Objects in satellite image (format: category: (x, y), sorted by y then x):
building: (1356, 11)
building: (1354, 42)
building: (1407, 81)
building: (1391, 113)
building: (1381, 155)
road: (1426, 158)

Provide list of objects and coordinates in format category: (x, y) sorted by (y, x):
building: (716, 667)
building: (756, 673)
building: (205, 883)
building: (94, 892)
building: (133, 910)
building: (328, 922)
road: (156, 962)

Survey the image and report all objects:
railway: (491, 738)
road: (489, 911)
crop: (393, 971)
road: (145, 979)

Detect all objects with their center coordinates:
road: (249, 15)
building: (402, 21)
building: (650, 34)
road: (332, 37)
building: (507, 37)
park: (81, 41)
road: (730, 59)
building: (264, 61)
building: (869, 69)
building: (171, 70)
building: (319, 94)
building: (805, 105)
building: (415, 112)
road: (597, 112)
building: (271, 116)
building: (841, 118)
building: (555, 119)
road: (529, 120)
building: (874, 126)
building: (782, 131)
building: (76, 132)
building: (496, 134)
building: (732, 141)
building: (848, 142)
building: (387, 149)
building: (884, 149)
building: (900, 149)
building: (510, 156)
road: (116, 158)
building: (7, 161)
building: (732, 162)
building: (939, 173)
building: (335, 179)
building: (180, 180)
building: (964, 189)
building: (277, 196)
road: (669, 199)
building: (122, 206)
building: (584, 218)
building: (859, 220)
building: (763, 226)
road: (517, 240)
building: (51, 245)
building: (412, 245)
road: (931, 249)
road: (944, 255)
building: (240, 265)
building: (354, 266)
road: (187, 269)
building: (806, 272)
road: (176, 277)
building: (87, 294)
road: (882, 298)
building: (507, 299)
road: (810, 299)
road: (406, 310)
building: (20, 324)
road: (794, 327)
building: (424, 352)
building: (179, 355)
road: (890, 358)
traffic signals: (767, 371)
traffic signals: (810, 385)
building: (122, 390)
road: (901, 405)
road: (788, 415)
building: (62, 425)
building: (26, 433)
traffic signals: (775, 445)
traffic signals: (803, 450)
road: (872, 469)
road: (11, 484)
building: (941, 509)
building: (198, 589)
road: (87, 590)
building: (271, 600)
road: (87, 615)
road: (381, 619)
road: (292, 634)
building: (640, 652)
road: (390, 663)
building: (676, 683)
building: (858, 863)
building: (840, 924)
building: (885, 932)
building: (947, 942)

**Problem to work on**
Identify the lines of the data that contain the word "signals". Copy each of them.

**Result for this exercise**
traffic signals: (767, 371)
traffic signals: (810, 385)
traffic signals: (775, 445)
traffic signals: (803, 450)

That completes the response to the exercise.